- _Directions for this task_
Copy the lines below exactly. No picture goes into the copy.

- _Supplied material_
::::

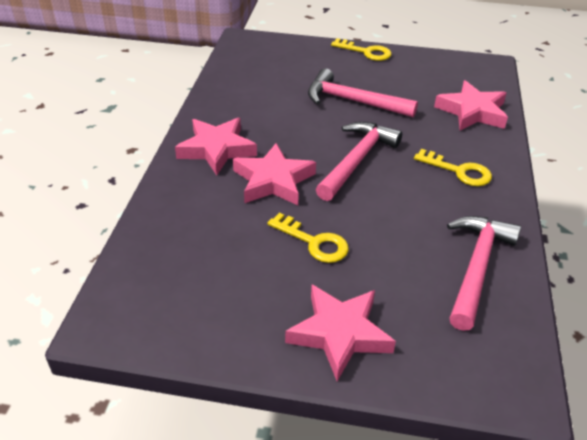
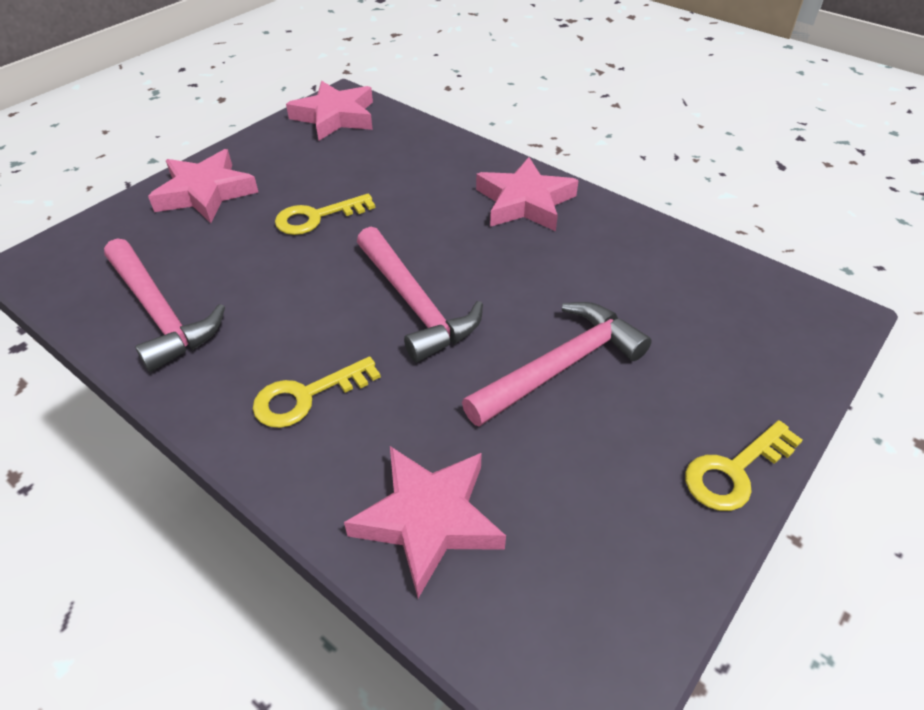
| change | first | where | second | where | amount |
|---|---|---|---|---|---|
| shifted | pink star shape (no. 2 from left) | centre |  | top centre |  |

::::

- _Written answer_
| change | first | where | second | where | amount |
|---|---|---|---|---|---|
| shifted | pink star shape (no. 2 from left) | centre |  | top centre |  |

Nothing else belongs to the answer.